> _PROBLEM TO SOLVE_: Repeat exactly the lines of the entries below from the one with "R21: 1.2k (GND, N_11) -> 510 (GND, N_11)" through the one with "SW1: none -> switch (NET2, VDD)", both ends included, and nothing else.

╔══

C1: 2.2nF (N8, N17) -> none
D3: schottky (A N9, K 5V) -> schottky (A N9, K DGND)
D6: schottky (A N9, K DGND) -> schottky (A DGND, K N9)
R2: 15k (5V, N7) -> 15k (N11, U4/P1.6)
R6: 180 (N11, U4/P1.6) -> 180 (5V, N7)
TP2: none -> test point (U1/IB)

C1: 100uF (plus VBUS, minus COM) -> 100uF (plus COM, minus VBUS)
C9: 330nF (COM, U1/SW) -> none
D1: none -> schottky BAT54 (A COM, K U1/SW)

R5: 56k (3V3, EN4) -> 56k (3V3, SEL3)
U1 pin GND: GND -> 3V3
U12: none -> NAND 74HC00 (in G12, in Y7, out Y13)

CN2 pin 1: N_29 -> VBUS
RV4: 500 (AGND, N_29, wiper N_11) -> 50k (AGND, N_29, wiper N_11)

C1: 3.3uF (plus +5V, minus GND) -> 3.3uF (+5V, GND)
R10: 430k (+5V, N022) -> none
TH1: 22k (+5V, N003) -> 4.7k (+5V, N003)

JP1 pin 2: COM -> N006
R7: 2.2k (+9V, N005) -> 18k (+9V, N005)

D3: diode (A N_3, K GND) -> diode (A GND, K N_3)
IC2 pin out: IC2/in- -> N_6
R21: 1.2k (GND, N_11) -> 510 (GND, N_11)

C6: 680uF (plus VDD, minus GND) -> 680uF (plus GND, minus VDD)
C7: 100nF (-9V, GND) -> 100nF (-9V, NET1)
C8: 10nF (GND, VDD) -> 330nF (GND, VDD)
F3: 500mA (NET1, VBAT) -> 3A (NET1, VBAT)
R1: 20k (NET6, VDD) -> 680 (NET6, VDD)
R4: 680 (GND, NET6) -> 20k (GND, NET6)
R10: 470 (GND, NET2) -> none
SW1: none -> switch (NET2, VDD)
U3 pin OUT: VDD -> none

╚══

> _RESPONSE TO THIS EXERCISE_:
R21: 1.2k (GND, N_11) -> 510 (GND, N_11)

C6: 680uF (plus VDD, minus GND) -> 680uF (plus GND, minus VDD)
C7: 100nF (-9V, GND) -> 100nF (-9V, NET1)
C8: 10nF (GND, VDD) -> 330nF (GND, VDD)
F3: 500mA (NET1, VBAT) -> 3A (NET1, VBAT)
R1: 20k (NET6, VDD) -> 680 (NET6, VDD)
R4: 680 (GND, NET6) -> 20k (GND, NET6)
R10: 470 (GND, NET2) -> none
SW1: none -> switch (NET2, VDD)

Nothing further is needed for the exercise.